WHAT THIS TASK INVOLVES –
Search through the entries for the word "JetBlackEggShape" and copy every line that has it.

**** GIVEN DATA ****

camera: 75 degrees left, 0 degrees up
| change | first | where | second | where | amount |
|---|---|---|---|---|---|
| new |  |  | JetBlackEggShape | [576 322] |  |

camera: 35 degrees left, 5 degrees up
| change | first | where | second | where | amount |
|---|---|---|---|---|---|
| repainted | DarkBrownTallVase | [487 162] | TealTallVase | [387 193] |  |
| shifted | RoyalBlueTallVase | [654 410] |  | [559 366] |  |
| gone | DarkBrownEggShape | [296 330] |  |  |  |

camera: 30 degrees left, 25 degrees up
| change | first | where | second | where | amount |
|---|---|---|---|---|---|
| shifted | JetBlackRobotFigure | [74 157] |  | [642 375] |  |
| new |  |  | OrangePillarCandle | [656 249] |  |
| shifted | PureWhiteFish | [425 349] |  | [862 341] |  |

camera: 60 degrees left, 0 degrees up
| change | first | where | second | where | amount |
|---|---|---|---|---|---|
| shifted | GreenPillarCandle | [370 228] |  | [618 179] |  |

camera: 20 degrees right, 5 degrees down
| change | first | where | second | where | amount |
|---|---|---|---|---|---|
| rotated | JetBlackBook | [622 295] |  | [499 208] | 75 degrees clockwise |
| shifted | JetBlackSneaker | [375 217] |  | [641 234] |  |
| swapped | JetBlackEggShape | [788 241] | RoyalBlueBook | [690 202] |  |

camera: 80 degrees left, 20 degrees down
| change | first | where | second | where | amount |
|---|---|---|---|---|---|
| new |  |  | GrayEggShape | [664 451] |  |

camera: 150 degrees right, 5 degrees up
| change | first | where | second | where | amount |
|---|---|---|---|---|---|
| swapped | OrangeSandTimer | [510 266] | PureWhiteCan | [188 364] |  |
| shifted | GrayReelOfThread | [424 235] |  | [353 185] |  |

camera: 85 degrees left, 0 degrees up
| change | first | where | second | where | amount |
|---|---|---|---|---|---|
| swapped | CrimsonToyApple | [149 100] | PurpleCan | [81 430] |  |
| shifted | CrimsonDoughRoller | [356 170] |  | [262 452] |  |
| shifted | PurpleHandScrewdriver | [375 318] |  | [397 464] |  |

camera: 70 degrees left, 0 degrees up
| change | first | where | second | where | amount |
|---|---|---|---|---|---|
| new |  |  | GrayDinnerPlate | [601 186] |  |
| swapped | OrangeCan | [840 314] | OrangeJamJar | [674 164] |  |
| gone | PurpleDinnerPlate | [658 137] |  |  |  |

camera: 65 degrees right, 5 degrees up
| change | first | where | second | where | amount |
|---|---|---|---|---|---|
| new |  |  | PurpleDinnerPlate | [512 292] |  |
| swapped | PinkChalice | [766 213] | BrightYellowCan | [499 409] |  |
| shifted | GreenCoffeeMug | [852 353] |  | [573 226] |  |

****

WRITTEN SOLUTION –
| new |  |  | JetBlackEggShape | [576 322] |  |
| swapped | JetBlackEggShape | [788 241] | RoyalBlueBook | [690 202] |  |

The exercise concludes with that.